* **Action item**: Further down are entries; set down exactly and only the lines from the one with "[(0,0),(0,37),(73,37),(72,0),(0,0)]" up to and including the one with "[(0,82),(0,143),(34,129),(12,77),(0,82)]", dropping each picture.

* **Task input**:
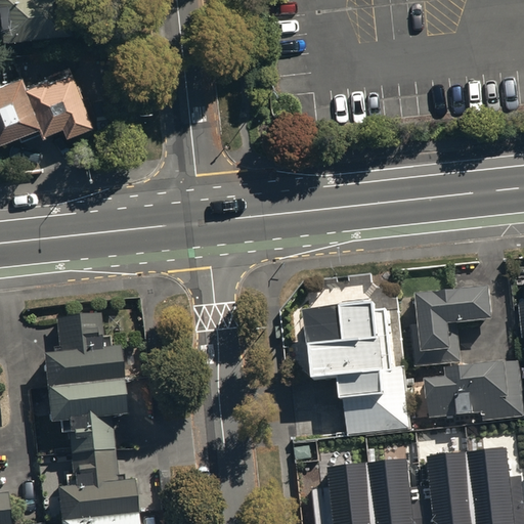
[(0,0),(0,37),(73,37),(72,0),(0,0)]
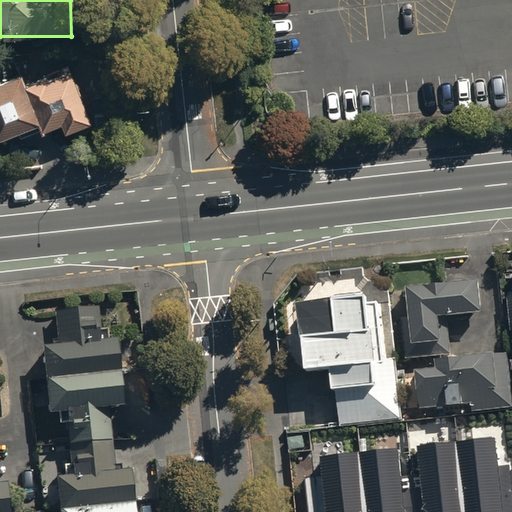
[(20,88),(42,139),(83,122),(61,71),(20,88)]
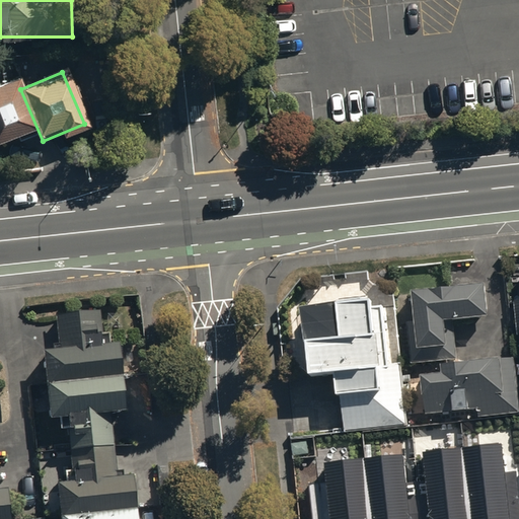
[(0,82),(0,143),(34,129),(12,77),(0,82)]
...
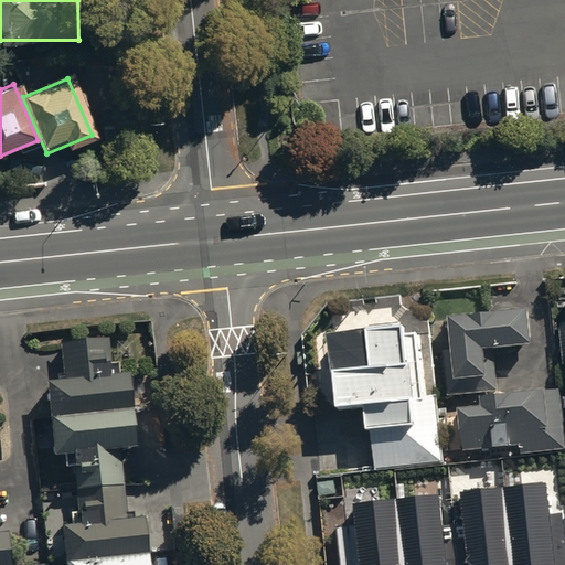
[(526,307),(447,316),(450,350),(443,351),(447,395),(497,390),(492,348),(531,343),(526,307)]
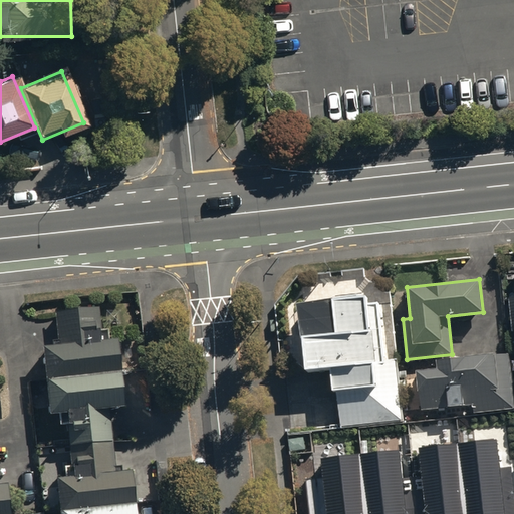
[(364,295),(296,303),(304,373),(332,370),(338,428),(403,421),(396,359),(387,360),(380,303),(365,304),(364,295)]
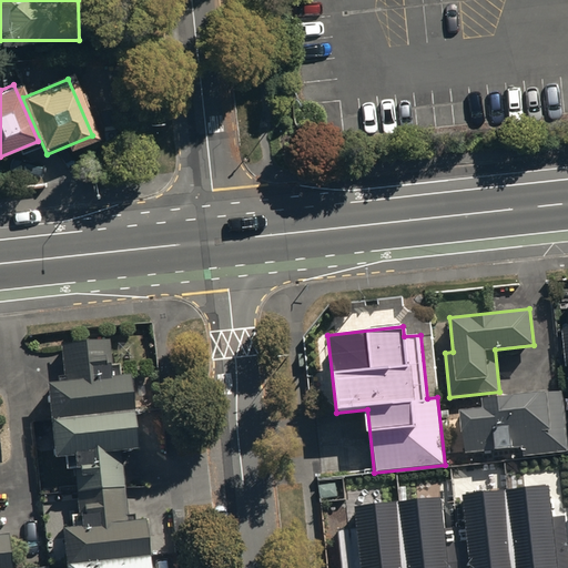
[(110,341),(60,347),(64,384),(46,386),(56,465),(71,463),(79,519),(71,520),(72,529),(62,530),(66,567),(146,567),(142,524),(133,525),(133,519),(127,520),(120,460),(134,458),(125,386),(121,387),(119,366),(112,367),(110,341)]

* **Solution to the problem**:
[(0,0),(0,37),(73,37),(72,0),(0,0)]
[(20,88),(42,139),(83,122),(61,71),(20,88)]
[(0,82),(0,143),(34,129),(12,77),(0,82)]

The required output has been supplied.